EXERCISE DESCRIPTION - The response must reproduce every record in full.

AVAILABLE RECORDS -

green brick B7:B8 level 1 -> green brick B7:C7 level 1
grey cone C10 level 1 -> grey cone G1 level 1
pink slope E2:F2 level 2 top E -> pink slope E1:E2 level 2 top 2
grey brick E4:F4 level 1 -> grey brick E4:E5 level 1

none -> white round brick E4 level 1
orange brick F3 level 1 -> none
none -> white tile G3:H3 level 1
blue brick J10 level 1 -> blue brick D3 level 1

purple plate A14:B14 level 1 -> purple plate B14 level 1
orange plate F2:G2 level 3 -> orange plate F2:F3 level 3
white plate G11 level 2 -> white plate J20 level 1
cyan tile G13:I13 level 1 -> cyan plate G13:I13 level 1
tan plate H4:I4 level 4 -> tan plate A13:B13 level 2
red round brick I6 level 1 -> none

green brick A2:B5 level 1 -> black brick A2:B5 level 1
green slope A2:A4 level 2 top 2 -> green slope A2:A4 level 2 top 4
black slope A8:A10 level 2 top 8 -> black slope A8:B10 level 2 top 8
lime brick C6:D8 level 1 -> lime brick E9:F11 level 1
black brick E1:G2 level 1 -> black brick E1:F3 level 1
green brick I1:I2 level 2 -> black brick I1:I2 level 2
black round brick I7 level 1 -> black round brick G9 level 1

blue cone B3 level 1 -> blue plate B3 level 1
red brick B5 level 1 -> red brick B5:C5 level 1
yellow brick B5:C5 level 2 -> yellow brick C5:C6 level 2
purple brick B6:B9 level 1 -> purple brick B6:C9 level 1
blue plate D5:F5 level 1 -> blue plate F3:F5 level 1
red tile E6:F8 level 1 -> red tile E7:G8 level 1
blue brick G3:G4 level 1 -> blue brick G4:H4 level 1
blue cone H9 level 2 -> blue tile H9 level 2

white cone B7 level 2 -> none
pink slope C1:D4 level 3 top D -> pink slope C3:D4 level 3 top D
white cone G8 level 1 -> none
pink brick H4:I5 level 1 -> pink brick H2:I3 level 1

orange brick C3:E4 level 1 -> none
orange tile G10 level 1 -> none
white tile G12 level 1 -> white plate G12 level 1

RESULT OF THIS TASK -
green brick B7:B8 level 1 -> green brick B7:C7 level 1
grey cone C10 level 1 -> grey cone G1 level 1
pink slope E2:F2 level 2 top E -> pink slope E1:E2 level 2 top 2
grey brick E4:F4 level 1 -> grey brick E4:E5 level 1

none -> white round brick E4 level 1
orange brick F3 level 1 -> none
none -> white tile G3:H3 level 1
blue brick J10 level 1 -> blue brick D3 level 1

purple plate A14:B14 level 1 -> purple plate B14 level 1
orange plate F2:G2 level 3 -> orange plate F2:F3 level 3
white plate G11 level 2 -> white plate J20 level 1
cyan tile G13:I13 level 1 -> cyan plate G13:I13 level 1
tan plate H4:I4 level 4 -> tan plate A13:B13 level 2
red round brick I6 level 1 -> none

green brick A2:B5 level 1 -> black brick A2:B5 level 1
green slope A2:A4 level 2 top 2 -> green slope A2:A4 level 2 top 4
black slope A8:A10 level 2 top 8 -> black slope A8:B10 level 2 top 8
lime brick C6:D8 level 1 -> lime brick E9:F11 level 1
black brick E1:G2 level 1 -> black brick E1:F3 level 1
green brick I1:I2 level 2 -> black brick I1:I2 level 2
black round brick I7 level 1 -> black round brick G9 level 1

blue cone B3 level 1 -> blue plate B3 level 1
red brick B5 level 1 -> red brick B5:C5 level 1
yellow brick B5:C5 level 2 -> yellow brick C5:C6 level 2
purple brick B6:B9 level 1 -> purple brick B6:C9 level 1
blue plate D5:F5 level 1 -> blue plate F3:F5 level 1
red tile E6:F8 level 1 -> red tile E7:G8 level 1
blue brick G3:G4 level 1 -> blue brick G4:H4 level 1
blue cone H9 level 2 -> blue tile H9 level 2

white cone B7 level 2 -> none
pink slope C1:D4 level 3 top D -> pink slope C3:D4 level 3 top D
white cone G8 level 1 -> none
pink brick H4:I5 level 1 -> pink brick H2:I3 level 1

orange brick C3:E4 level 1 -> none
orange tile G10 level 1 -> none
white tile G12 level 1 -> white plate G12 level 1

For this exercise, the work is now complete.